Task instructions: With the images removed, write out each record exactly as given.

Data to use:
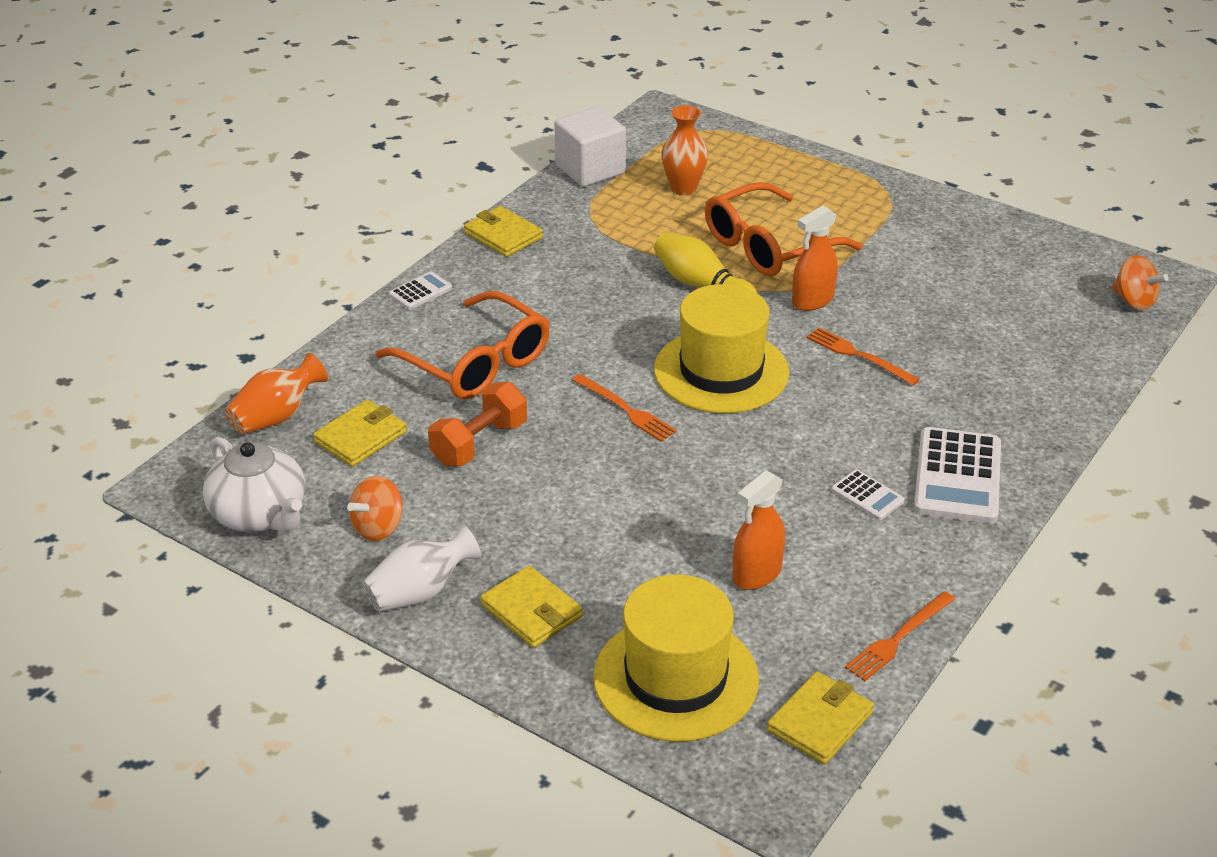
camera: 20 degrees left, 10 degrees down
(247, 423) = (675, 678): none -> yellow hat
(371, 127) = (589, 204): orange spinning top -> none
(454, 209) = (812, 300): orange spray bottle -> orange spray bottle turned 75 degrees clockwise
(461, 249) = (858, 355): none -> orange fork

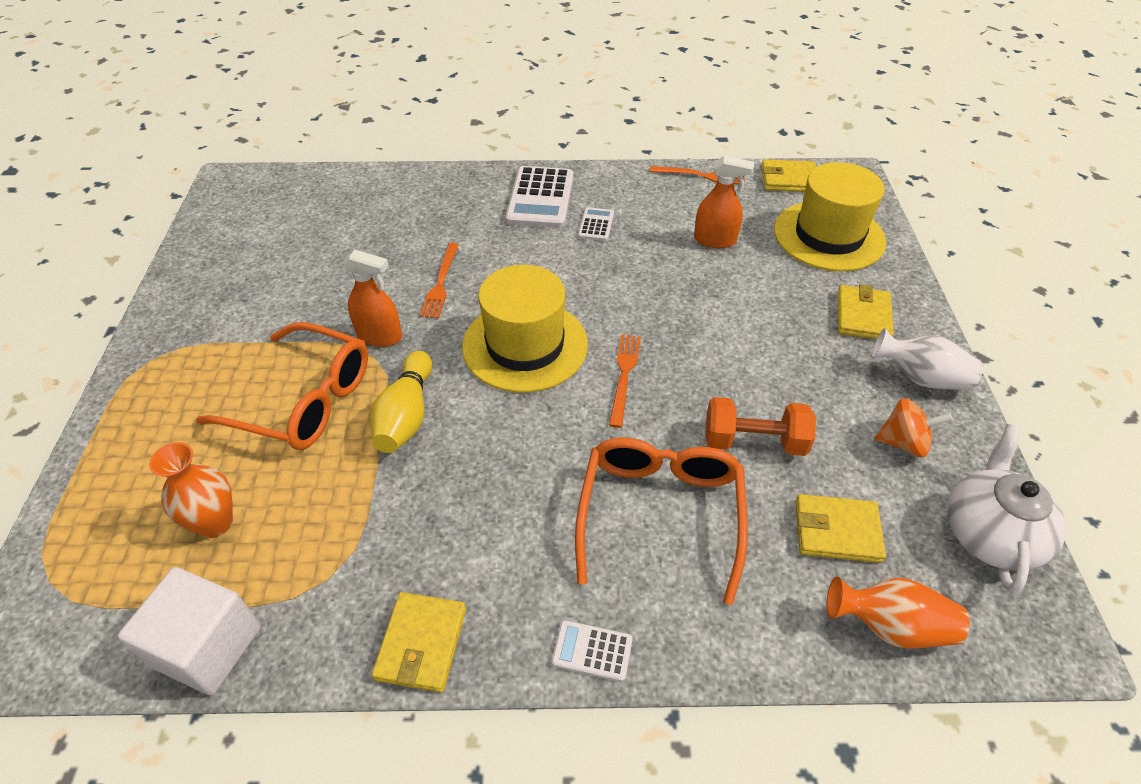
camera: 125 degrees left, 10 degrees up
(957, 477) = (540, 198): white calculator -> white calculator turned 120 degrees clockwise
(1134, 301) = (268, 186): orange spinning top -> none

Exercise result:
camera: 20 degrees left, 10 degrees down
(247, 423) = (675, 678): none -> yellow hat
(371, 127) = (589, 204): orange spinning top -> none
(454, 209) = (812, 300): orange spray bottle -> orange spray bottle turned 75 degrees clockwise
(461, 249) = (858, 355): none -> orange fork

camera: 125 degrees left, 10 degrees up
(957, 477) = (540, 198): white calculator -> white calculator turned 120 degrees clockwise
(1134, 301) = (268, 186): orange spinning top -> none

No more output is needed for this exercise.